REQUIRED ACTION: Word for word, copy the line containing "(223, 379) = (206, 561): none" and each line after it in the records below, ending with the last line.

=== EXTRACTED INFORMATION ===

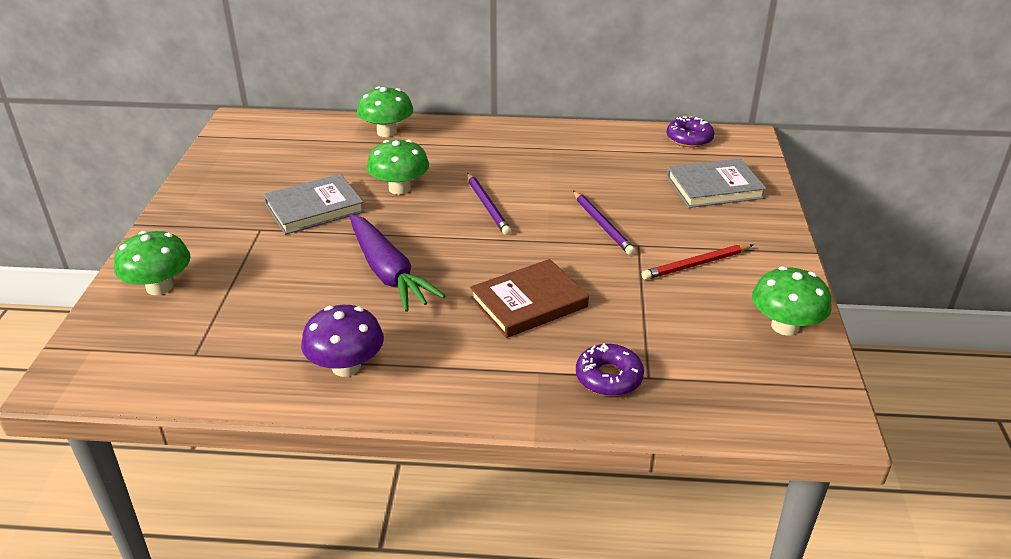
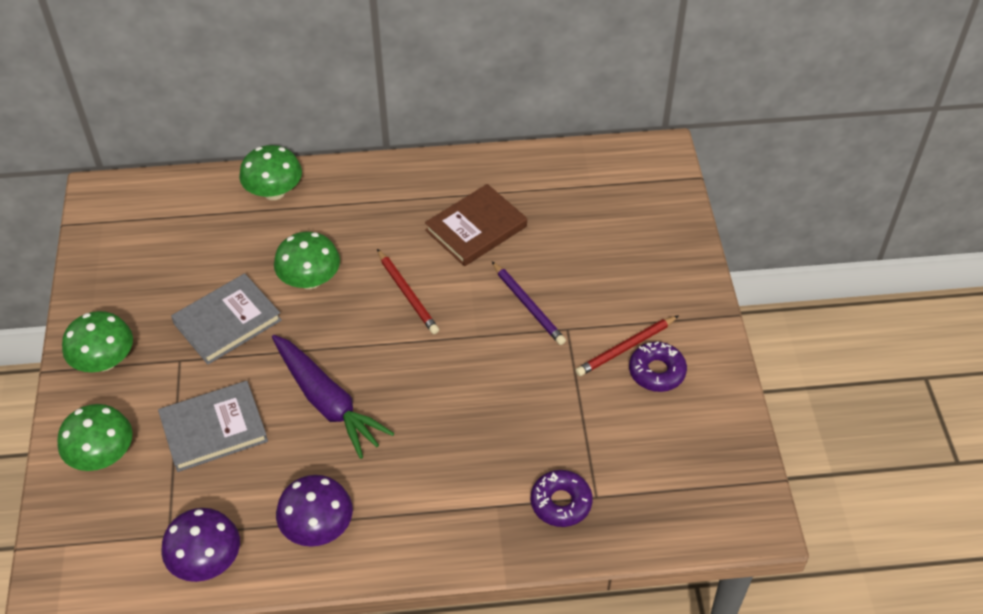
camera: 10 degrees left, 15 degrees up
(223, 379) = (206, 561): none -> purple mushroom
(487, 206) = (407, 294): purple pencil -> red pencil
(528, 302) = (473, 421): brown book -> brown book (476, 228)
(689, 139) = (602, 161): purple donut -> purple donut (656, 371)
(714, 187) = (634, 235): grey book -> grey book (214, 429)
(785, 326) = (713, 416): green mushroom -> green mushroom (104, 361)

===

RESPONSE:
(223, 379) = (206, 561): none -> purple mushroom
(487, 206) = (407, 294): purple pencil -> red pencil
(528, 302) = (473, 421): brown book -> brown book (476, 228)
(689, 139) = (602, 161): purple donut -> purple donut (656, 371)
(714, 187) = (634, 235): grey book -> grey book (214, 429)
(785, 326) = (713, 416): green mushroom -> green mushroom (104, 361)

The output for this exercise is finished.